ABOUT THIS TASK →
In the entries that follow, the lines from the one with "grey carton: [92,245,202,389]" through the one with "grey clock: [265,208,304,304]" are the ones to write out, exactly and with both ends included. Nothing else should appear.

DATASET CONTENT →

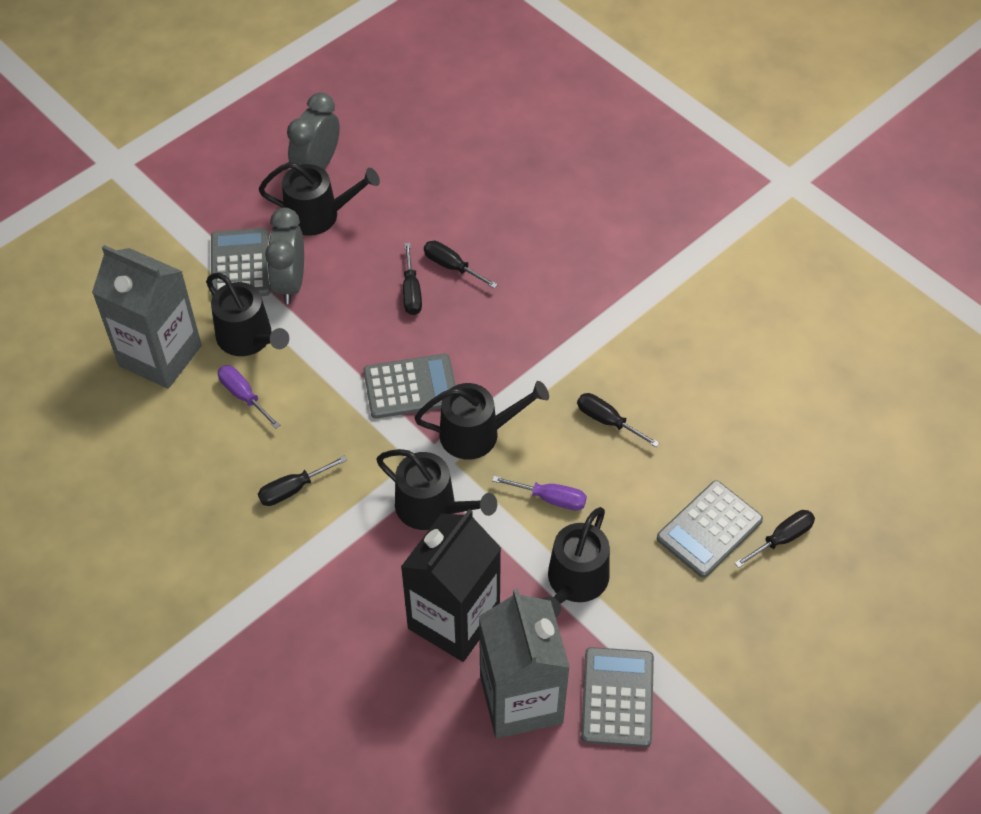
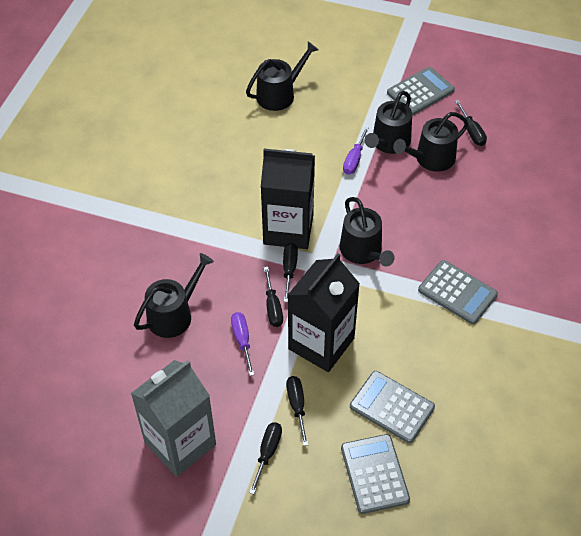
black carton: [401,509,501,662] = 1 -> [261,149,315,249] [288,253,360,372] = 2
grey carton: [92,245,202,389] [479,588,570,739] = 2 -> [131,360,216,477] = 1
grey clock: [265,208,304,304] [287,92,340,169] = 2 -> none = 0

* * *

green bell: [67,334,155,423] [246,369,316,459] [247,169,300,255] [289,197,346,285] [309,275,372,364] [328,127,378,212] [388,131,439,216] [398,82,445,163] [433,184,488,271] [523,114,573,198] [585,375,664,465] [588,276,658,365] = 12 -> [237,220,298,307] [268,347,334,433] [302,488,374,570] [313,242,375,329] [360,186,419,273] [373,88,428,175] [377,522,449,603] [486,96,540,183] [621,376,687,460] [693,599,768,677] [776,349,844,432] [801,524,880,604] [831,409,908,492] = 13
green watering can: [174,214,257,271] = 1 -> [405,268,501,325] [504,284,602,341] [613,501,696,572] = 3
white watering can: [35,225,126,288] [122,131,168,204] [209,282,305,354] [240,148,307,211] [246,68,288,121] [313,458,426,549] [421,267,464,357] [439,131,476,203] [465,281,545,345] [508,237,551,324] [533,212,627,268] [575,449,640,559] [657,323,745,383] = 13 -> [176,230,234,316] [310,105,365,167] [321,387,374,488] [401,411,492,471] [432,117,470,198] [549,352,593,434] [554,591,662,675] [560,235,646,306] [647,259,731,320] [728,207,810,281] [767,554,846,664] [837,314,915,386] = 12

ANSWER BOX →
grey carton: [92,245,202,389] [479,588,570,739] = 2 -> [131,360,216,477] = 1
grey clock: [265,208,304,304] [287,92,340,169] = 2 -> none = 0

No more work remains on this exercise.